##### DATA EXTRACTS
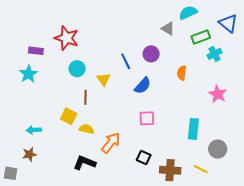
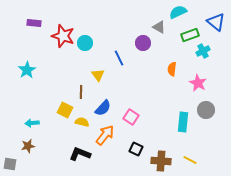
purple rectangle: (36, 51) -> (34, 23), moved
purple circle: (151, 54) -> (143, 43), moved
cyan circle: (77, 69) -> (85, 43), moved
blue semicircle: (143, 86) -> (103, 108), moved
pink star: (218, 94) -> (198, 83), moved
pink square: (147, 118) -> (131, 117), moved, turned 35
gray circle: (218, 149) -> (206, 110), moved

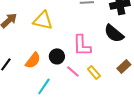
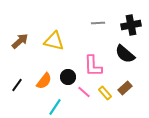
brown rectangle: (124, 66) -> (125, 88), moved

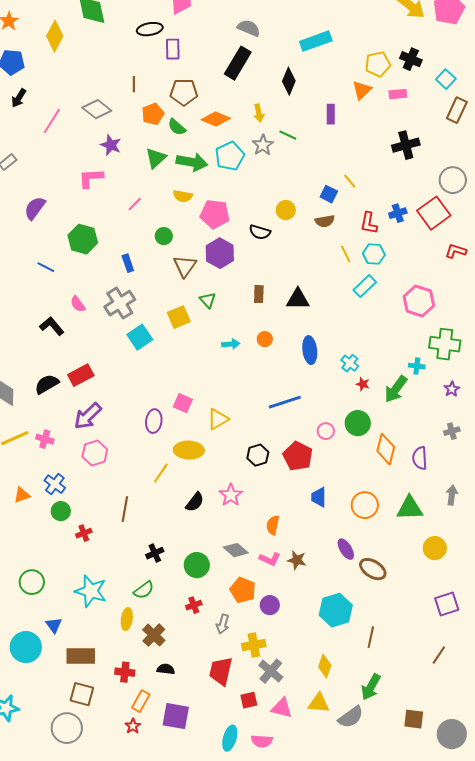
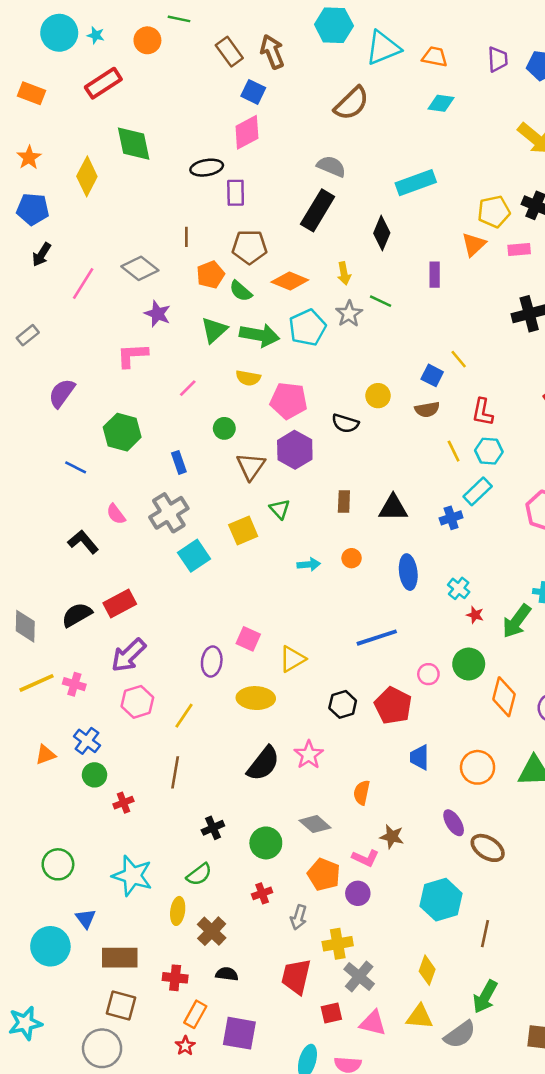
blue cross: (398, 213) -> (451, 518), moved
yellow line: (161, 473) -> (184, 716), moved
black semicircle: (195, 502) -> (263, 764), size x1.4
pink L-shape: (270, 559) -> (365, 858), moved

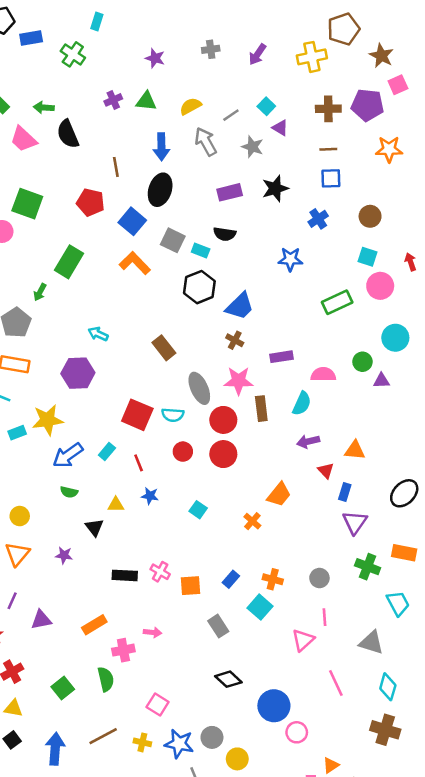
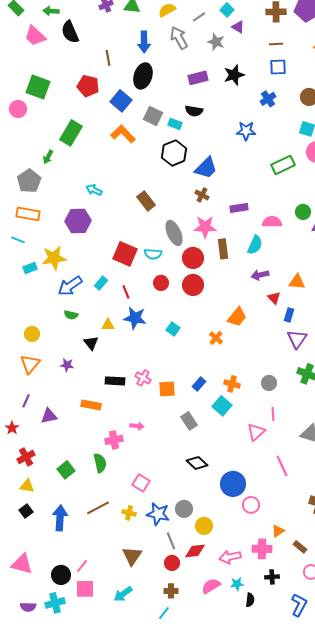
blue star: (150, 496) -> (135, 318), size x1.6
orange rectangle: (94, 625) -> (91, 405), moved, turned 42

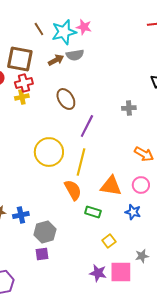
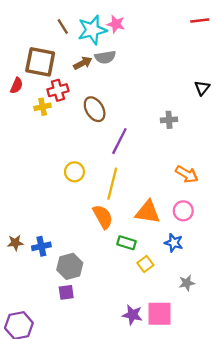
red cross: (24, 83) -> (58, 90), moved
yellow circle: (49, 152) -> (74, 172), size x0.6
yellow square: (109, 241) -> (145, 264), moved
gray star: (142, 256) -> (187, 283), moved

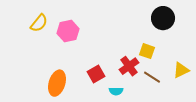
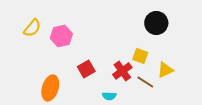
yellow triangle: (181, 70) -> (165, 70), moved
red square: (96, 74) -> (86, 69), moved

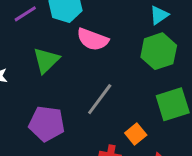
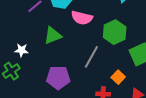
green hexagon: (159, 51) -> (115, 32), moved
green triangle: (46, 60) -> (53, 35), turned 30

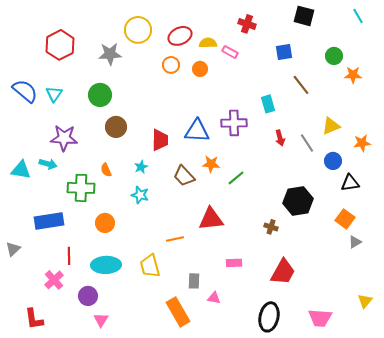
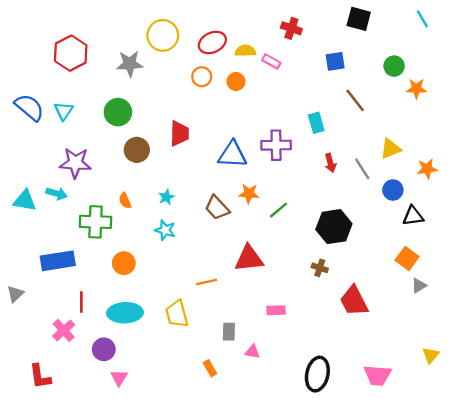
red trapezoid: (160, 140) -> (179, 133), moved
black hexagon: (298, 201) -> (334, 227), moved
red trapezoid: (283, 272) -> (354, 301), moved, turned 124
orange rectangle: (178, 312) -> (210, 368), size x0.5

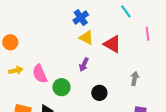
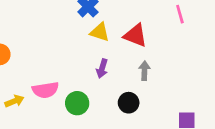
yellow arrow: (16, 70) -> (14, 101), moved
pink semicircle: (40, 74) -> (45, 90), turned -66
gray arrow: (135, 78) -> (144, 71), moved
##########
##### DATA EXTRACTS
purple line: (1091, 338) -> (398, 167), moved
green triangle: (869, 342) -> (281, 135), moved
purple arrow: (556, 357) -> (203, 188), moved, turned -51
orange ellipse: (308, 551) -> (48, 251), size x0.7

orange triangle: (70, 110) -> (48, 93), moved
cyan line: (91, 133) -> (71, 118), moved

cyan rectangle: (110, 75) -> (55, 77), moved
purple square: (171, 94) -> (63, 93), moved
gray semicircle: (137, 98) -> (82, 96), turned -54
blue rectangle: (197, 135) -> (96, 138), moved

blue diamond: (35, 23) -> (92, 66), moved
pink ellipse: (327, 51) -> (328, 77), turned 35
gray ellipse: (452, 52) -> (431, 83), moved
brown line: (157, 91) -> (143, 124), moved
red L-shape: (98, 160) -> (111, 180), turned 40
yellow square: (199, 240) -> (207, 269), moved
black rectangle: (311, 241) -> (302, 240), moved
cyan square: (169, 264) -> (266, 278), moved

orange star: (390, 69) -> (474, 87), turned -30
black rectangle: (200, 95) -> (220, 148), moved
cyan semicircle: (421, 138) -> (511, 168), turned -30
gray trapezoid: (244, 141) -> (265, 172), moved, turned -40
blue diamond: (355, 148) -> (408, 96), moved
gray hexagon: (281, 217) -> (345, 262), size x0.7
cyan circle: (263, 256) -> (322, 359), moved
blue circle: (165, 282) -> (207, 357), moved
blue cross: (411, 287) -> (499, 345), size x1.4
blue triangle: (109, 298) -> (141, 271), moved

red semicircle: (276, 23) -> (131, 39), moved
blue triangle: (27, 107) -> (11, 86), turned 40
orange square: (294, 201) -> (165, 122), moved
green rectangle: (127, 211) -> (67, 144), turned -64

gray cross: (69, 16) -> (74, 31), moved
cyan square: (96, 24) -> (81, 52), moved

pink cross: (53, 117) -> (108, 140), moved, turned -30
##########
##### DATA EXTRACTS
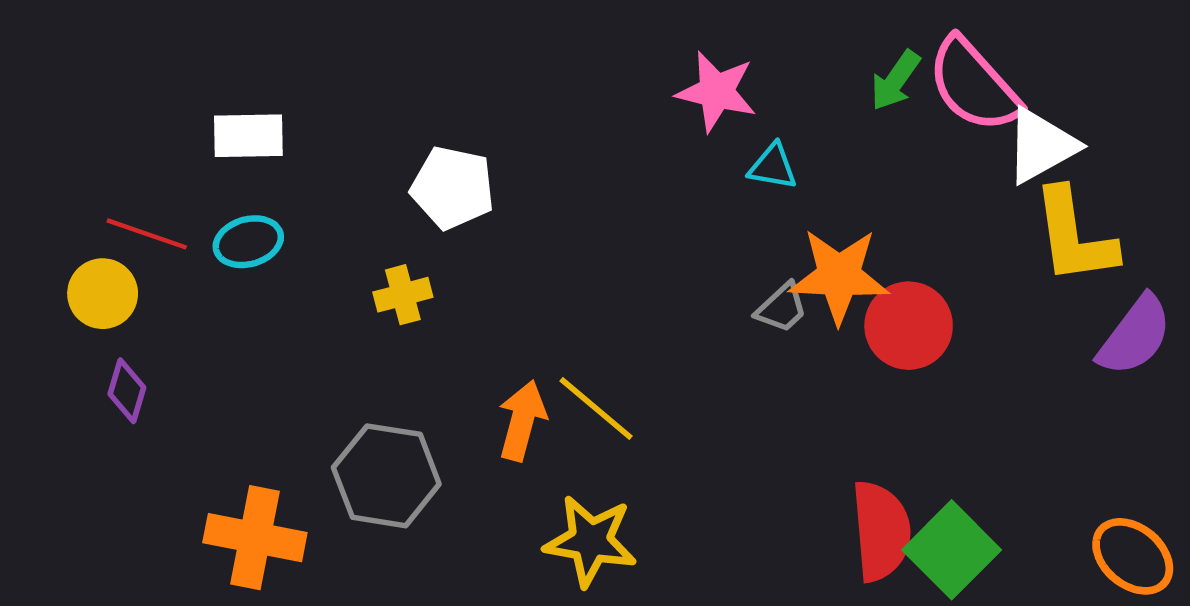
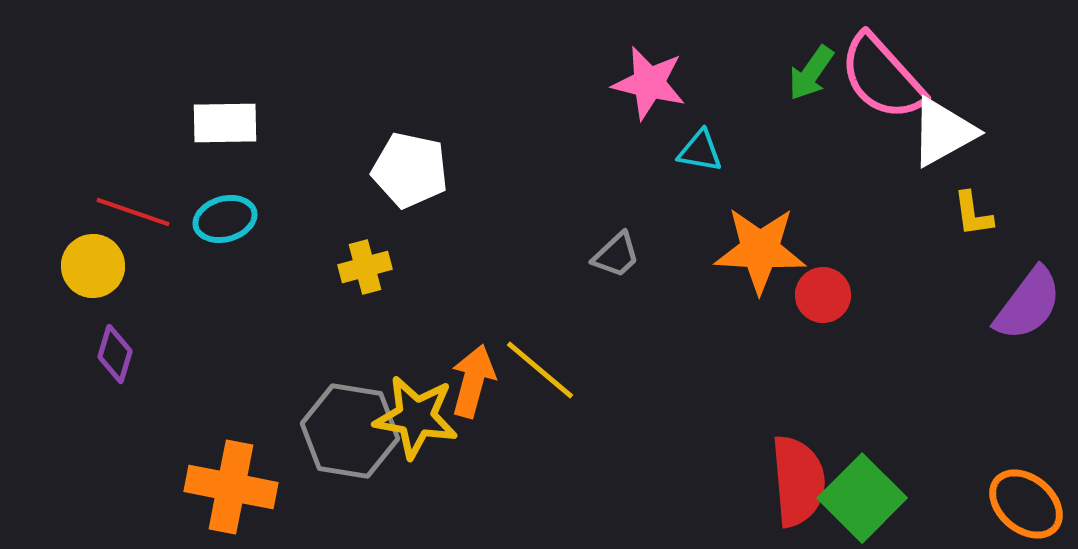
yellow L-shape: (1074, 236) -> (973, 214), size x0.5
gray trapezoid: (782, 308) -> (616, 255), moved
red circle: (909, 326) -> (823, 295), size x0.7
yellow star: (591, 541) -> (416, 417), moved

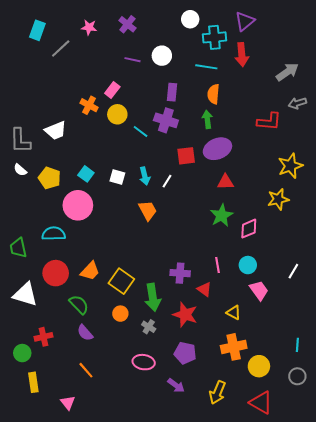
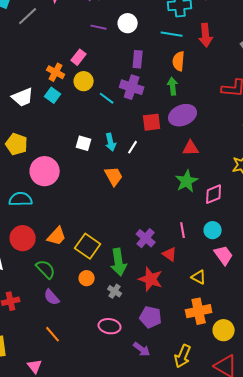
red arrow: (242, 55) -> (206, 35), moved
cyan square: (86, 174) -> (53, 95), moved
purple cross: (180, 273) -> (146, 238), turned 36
##########
Copy every line in the records above that contains the word "arrow".

yellow arrow: (16, 70) -> (14, 101), moved
gray arrow: (135, 78) -> (144, 71), moved
purple arrow: (556, 357) -> (203, 188), moved, turned -51
red arrow: (242, 55) -> (206, 35), moved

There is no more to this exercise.